━━━ Record set
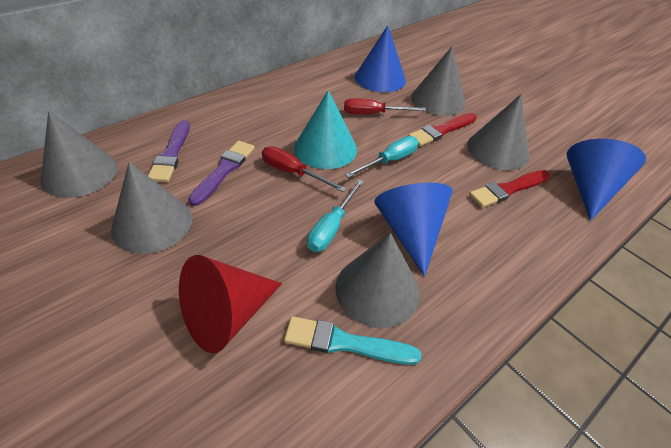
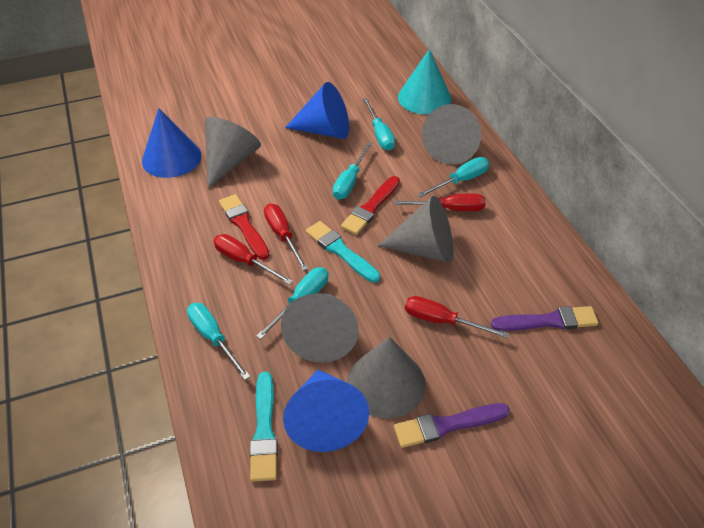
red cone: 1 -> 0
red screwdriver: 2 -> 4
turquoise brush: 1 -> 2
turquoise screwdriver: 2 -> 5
━━━━━━
━━━ Record set
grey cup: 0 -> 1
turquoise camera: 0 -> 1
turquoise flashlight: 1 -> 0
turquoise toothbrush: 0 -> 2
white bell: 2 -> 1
━━━━━━
● **Work instructions**: Across the listing above, count every line containing the string "turquoise" and give the result with no comment.

● **Reply to the exercise**: 5